> _EXERCISE AIM_: Set down every entry word for word. Omit the pictures.

=== Begin Enclosure ===

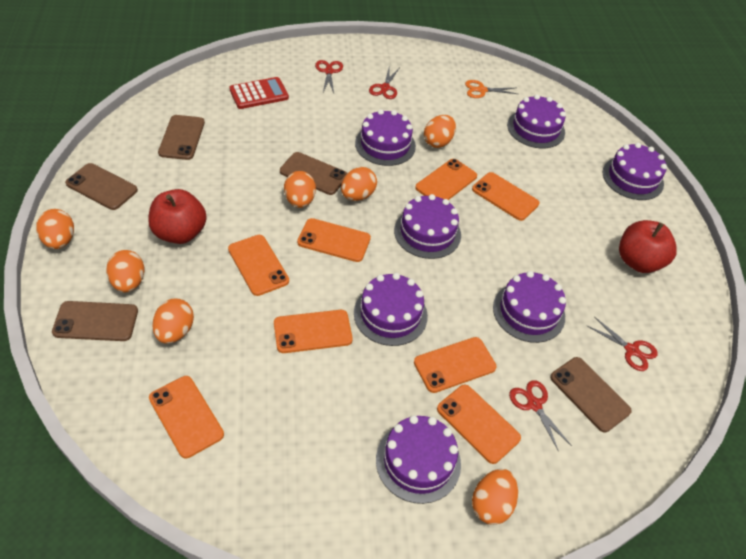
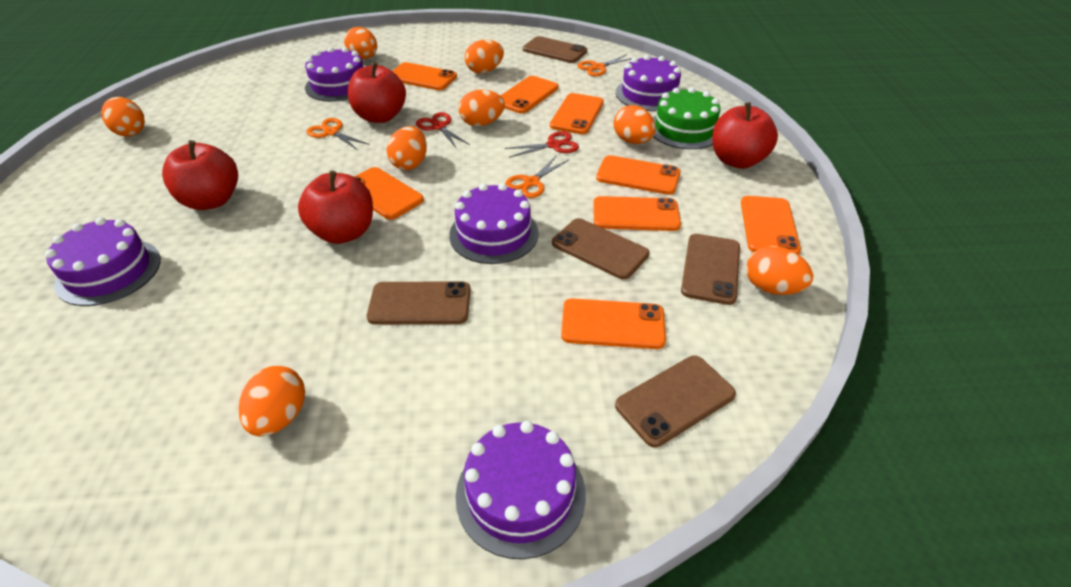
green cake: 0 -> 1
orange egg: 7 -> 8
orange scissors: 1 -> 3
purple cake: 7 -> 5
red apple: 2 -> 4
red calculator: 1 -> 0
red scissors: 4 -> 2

=== End Enclosure ===

> _TASK OUTPUT_:
green cake: 0 -> 1
orange egg: 7 -> 8
orange scissors: 1 -> 3
purple cake: 7 -> 5
red apple: 2 -> 4
red calculator: 1 -> 0
red scissors: 4 -> 2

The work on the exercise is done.